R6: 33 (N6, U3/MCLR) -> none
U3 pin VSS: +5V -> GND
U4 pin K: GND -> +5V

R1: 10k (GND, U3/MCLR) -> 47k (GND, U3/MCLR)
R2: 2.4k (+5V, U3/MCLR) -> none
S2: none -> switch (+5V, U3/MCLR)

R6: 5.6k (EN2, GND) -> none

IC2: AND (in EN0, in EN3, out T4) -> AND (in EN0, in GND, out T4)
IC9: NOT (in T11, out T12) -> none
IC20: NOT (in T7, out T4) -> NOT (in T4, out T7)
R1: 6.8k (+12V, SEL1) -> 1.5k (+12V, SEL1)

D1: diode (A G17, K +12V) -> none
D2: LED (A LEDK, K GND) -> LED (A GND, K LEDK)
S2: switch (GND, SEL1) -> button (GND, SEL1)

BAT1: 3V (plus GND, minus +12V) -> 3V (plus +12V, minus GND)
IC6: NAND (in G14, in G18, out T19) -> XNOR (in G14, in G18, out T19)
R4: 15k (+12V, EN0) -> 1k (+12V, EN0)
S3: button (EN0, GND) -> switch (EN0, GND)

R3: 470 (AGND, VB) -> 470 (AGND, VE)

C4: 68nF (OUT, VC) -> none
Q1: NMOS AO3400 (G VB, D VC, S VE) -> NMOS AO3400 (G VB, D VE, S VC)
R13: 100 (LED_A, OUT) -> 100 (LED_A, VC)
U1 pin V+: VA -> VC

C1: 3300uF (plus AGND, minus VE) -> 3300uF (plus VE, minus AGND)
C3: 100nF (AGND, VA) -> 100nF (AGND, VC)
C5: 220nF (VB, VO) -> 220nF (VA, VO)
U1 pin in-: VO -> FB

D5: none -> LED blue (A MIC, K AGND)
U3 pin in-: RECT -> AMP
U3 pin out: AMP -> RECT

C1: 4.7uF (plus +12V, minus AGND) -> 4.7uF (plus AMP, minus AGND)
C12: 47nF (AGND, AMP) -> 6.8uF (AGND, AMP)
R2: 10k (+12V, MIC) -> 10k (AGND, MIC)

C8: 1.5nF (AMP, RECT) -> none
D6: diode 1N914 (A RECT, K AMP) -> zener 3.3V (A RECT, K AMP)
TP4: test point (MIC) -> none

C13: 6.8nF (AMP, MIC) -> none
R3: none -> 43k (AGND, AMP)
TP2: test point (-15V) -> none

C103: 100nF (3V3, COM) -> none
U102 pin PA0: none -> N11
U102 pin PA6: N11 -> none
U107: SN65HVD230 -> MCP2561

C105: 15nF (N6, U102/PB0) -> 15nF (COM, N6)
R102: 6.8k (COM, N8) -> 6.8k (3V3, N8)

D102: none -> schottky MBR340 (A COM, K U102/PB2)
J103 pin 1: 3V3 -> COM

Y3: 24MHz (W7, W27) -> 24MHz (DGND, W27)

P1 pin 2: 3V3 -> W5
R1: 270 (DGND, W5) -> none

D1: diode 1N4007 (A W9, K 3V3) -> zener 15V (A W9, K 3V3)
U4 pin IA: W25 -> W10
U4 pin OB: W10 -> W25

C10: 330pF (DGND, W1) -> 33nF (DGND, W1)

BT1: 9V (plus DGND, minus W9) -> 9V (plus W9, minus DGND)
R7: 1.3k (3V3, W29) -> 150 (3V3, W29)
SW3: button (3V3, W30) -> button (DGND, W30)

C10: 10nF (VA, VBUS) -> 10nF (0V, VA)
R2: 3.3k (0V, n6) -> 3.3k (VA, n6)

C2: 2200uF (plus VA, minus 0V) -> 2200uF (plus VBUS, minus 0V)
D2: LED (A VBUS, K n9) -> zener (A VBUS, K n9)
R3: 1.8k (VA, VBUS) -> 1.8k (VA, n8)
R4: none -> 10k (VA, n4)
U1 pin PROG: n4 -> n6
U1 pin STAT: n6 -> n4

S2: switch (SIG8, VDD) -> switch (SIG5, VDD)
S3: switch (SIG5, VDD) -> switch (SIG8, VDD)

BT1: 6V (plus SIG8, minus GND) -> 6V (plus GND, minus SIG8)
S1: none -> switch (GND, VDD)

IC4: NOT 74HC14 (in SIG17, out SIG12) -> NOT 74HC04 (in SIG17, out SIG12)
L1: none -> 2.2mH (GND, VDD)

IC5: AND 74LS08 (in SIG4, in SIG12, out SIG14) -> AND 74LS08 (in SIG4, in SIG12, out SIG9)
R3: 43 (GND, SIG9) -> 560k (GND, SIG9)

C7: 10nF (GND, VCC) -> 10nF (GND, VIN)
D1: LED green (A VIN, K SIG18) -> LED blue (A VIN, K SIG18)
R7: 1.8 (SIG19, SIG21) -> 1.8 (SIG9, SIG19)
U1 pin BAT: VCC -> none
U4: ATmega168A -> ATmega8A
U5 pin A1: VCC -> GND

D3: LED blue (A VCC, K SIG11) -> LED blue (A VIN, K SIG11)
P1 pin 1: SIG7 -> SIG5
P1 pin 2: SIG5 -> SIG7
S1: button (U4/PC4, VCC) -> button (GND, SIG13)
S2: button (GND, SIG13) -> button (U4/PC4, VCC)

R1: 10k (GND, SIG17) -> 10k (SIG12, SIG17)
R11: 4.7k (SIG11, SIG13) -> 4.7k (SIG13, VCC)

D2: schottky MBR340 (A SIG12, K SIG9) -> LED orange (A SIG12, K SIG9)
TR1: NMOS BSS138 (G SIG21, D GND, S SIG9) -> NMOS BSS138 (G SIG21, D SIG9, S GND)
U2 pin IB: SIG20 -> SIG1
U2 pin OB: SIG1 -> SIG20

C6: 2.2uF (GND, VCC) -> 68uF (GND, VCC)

● ● ●

__EXERCISE DESCRIPTION__: Scan the data above; copy every line where "button" appears.

__EXPECTED ANSWER__:
S2: switch (GND, SEL1) -> button (GND, SEL1)
S3: button (EN0, GND) -> switch (EN0, GND)
SW3: button (3V3, W30) -> button (DGND, W30)
S1: button (U4/PC4, VCC) -> button (GND, SIG13)
S2: button (GND, SIG13) -> button (U4/PC4, VCC)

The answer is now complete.